◆ **Brief**: Return only these lines: the one that contains "C6: none -> 2200uF (plus SIG14, minus SIG2)" and every line after it through the end of the listing, exactly, without pictures.

◆ **Material for the task**:

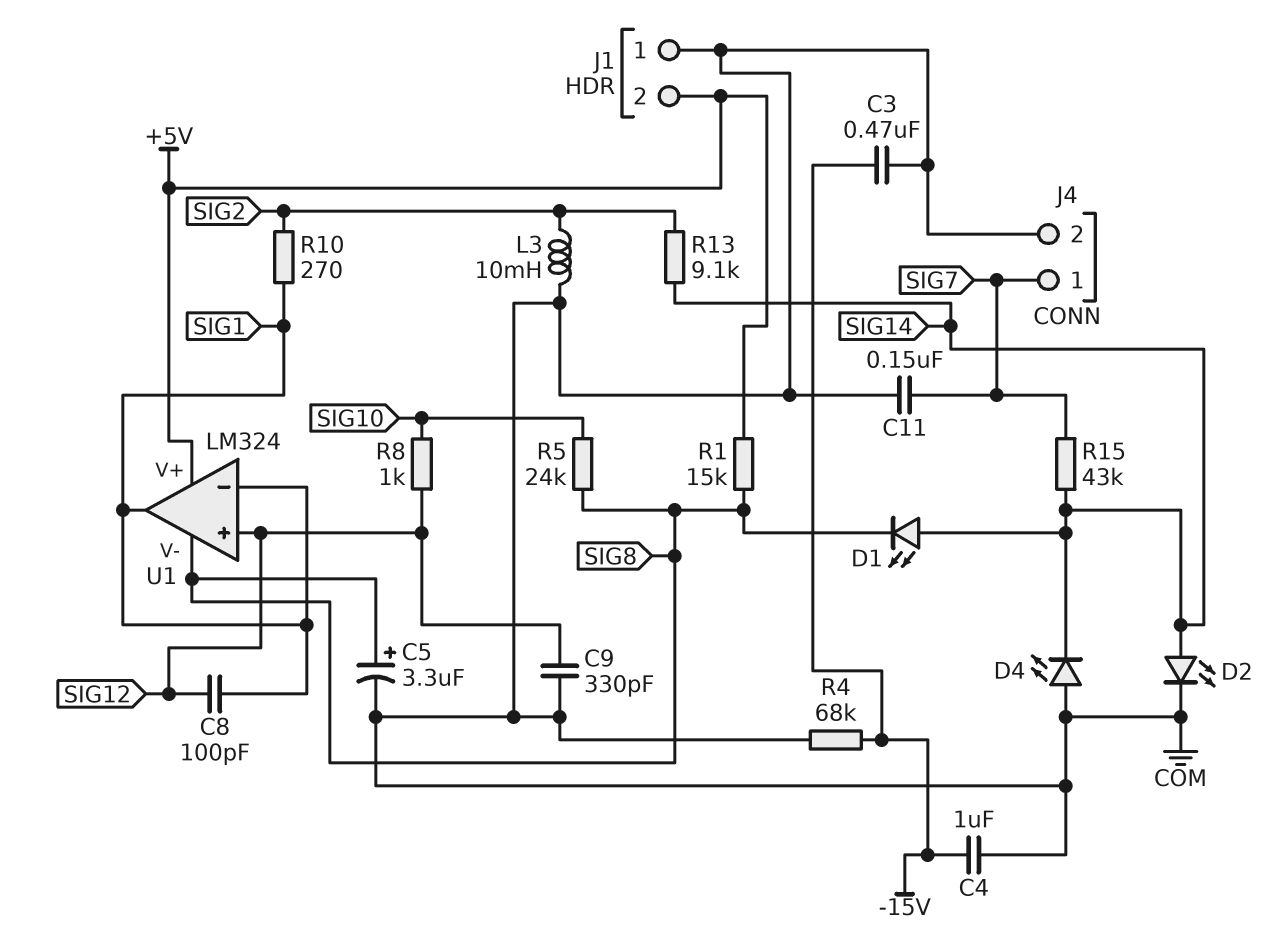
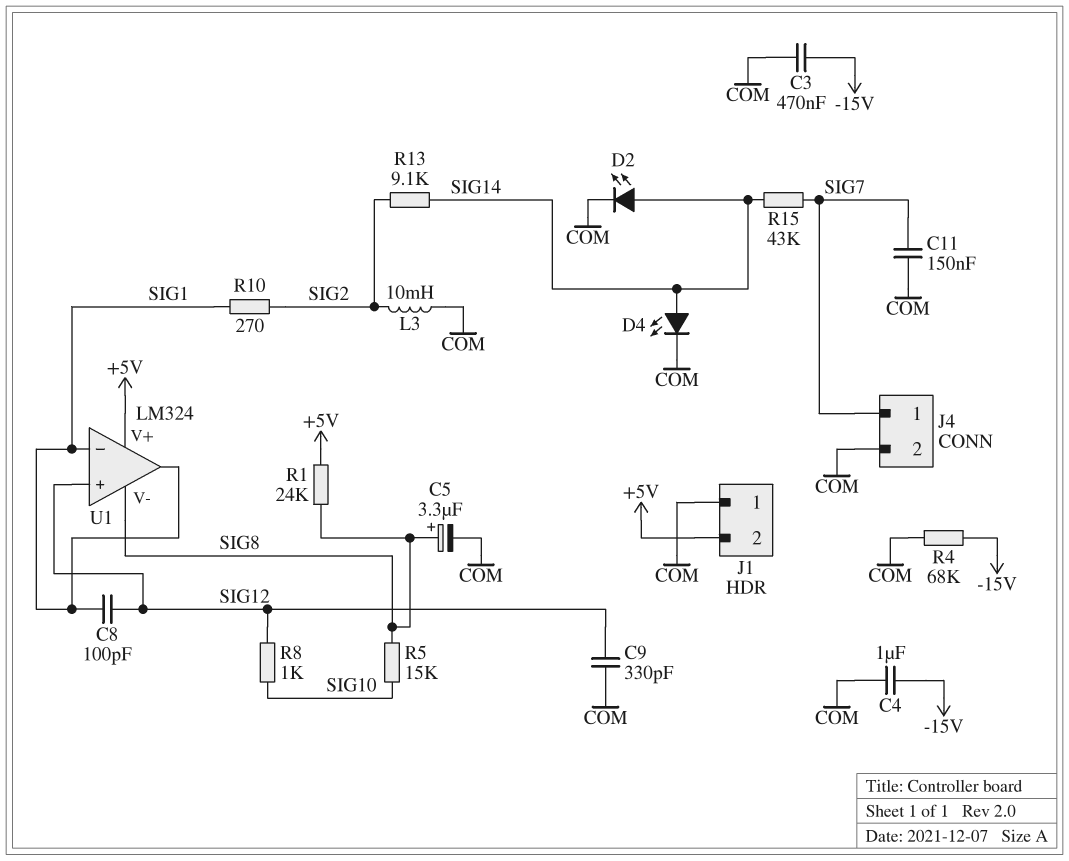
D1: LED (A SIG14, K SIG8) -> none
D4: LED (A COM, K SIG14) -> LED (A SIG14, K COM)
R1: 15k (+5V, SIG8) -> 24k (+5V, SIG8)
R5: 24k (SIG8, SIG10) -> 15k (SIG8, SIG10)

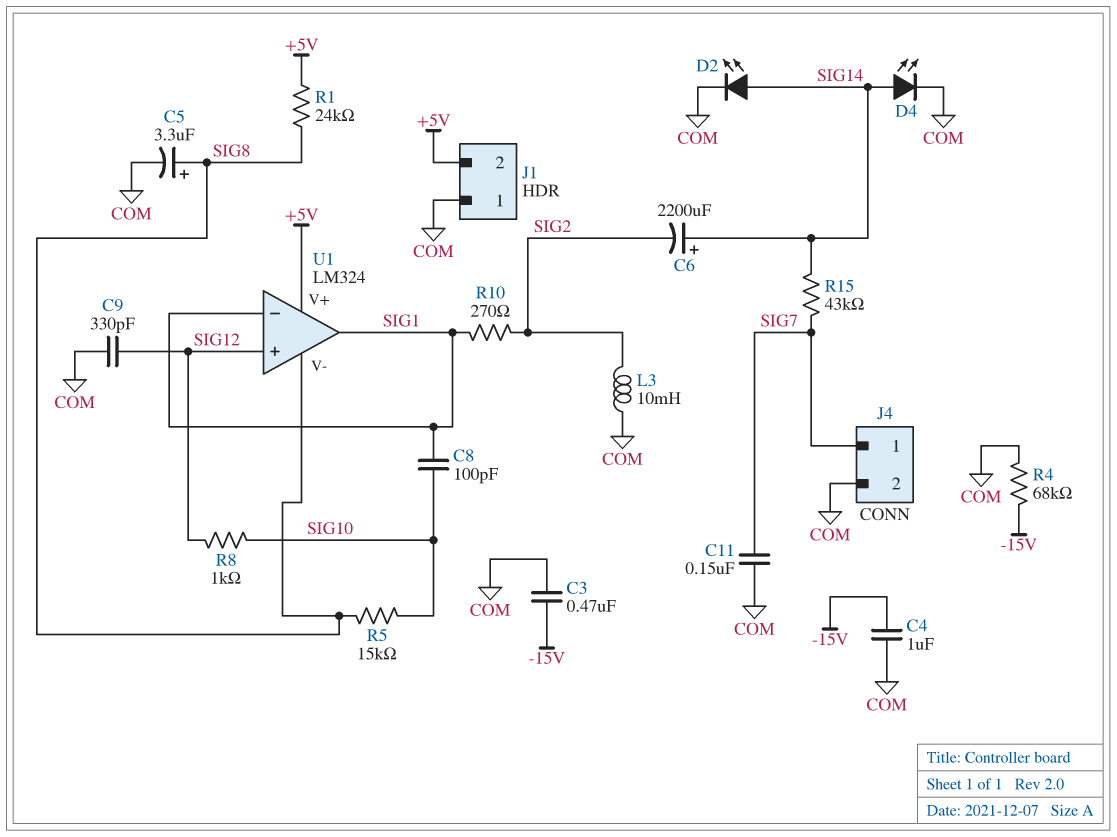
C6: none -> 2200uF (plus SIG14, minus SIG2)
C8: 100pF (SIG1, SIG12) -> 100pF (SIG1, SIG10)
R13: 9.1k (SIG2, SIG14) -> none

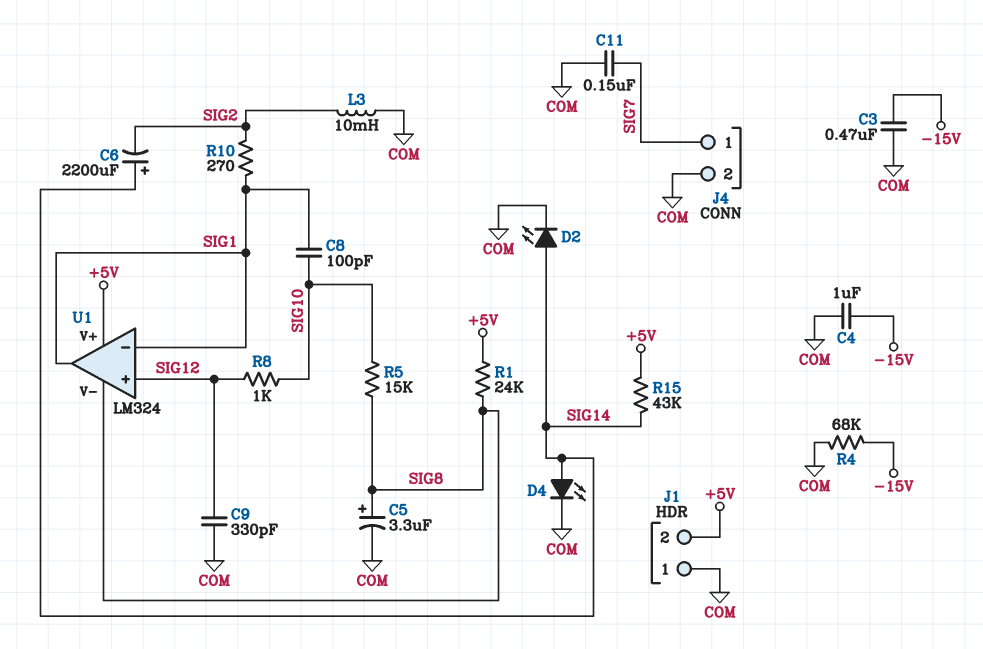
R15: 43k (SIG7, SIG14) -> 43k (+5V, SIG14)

◆ **Your solution**:
C6: none -> 2200uF (plus SIG14, minus SIG2)
C8: 100pF (SIG1, SIG12) -> 100pF (SIG1, SIG10)
R13: 9.1k (SIG2, SIG14) -> none

R15: 43k (SIG7, SIG14) -> 43k (+5V, SIG14)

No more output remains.